Items from a data source:
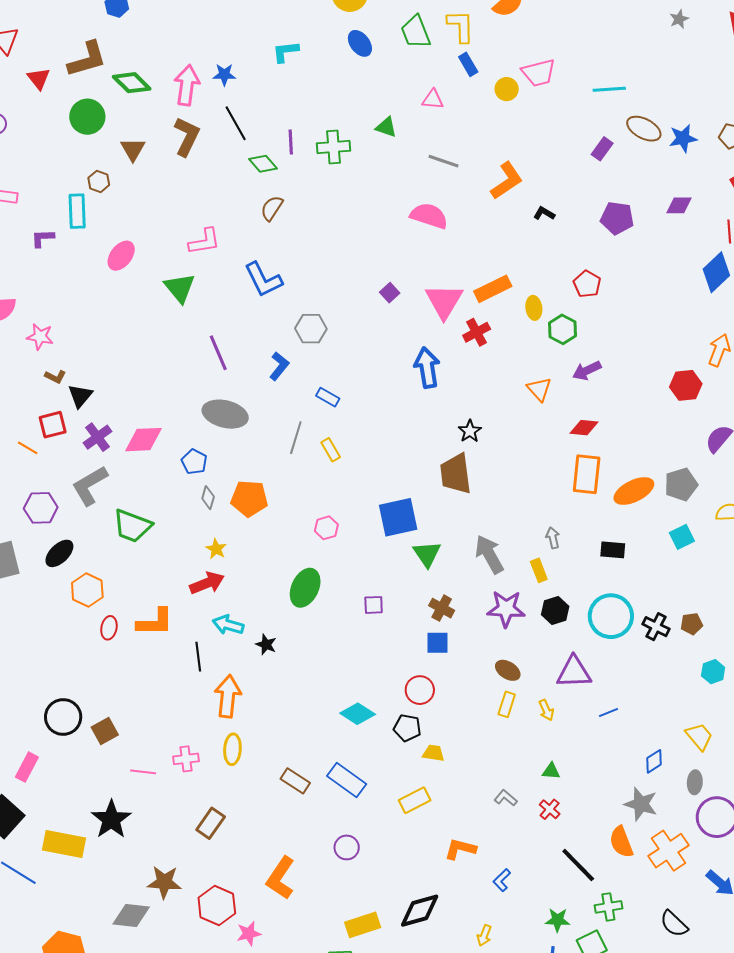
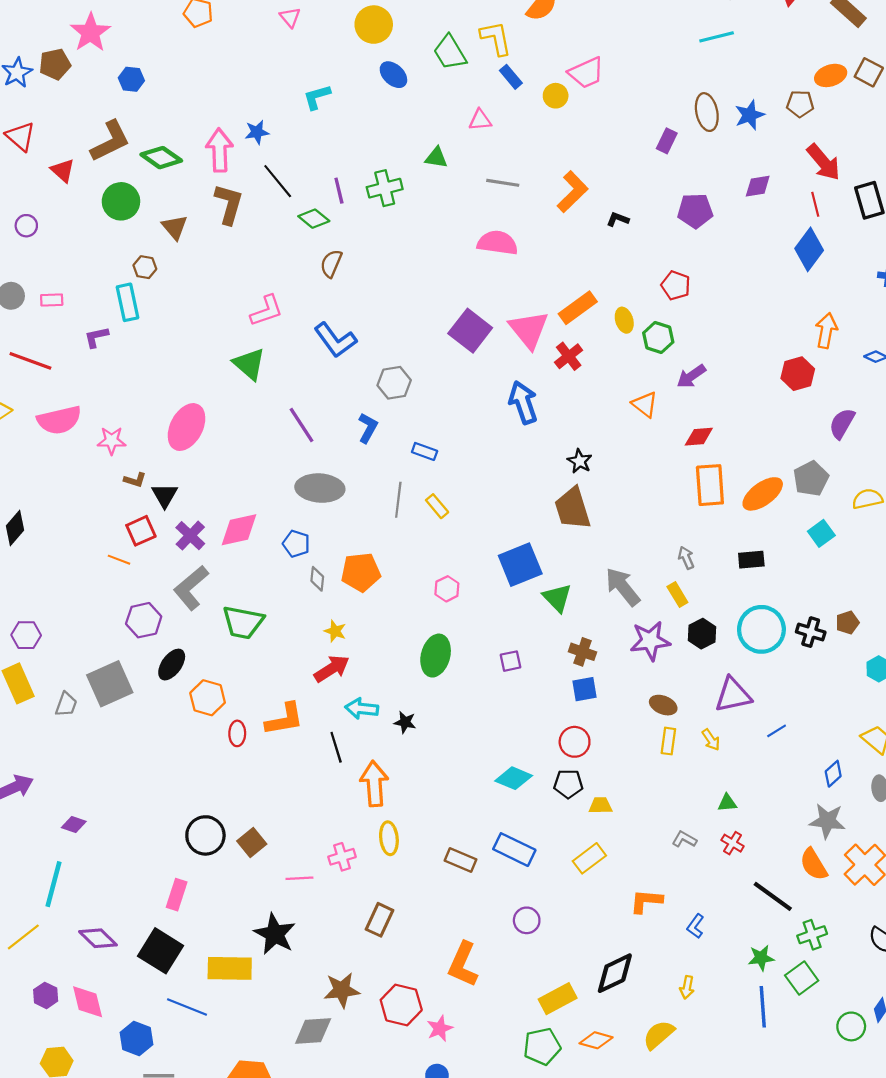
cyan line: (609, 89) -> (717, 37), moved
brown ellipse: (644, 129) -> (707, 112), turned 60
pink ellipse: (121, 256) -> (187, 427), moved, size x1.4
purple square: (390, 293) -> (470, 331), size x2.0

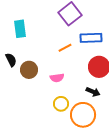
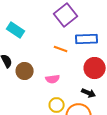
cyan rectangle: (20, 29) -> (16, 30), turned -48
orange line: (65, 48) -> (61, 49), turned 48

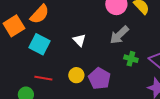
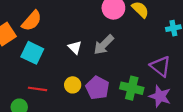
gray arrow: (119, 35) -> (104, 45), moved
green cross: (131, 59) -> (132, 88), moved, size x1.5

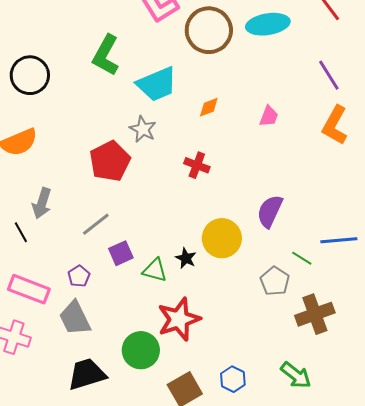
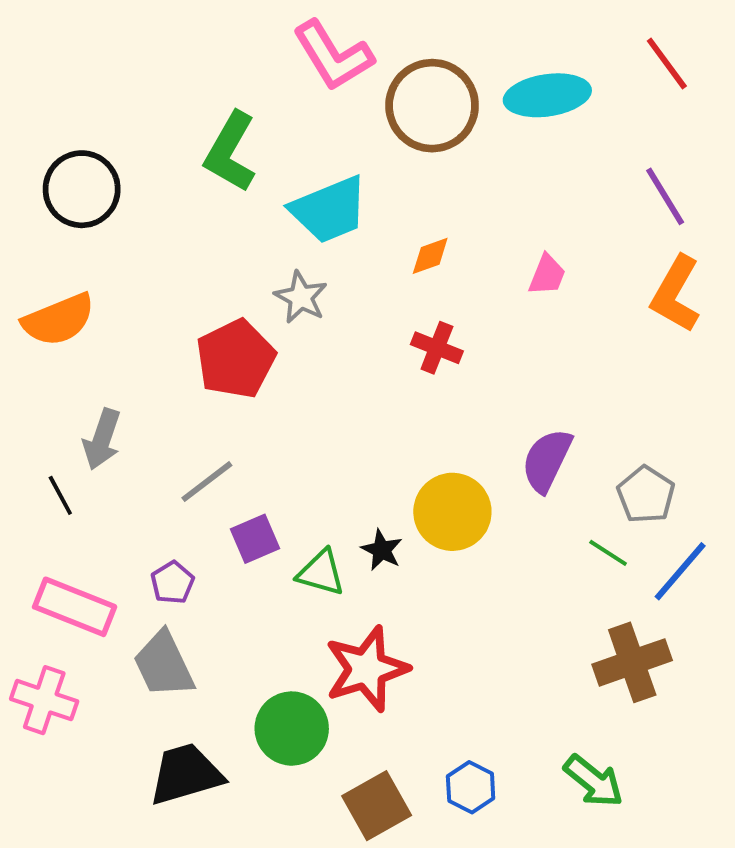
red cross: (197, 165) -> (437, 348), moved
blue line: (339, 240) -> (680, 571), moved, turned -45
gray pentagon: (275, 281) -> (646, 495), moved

*Prompt*.
Once the line holding "cyan rectangle: (20, 29)" is found, set down that line and every line after it, exactly, through the last line of the records above, omitting pictures.

*Task result*.
cyan rectangle: (20, 29) -> (16, 30), turned -48
orange line: (65, 48) -> (61, 49), turned 48

gray arrow: (119, 35) -> (104, 45), moved
green cross: (131, 59) -> (132, 88), moved, size x1.5

red cross: (197, 165) -> (437, 348), moved
blue line: (339, 240) -> (680, 571), moved, turned -45
gray pentagon: (275, 281) -> (646, 495), moved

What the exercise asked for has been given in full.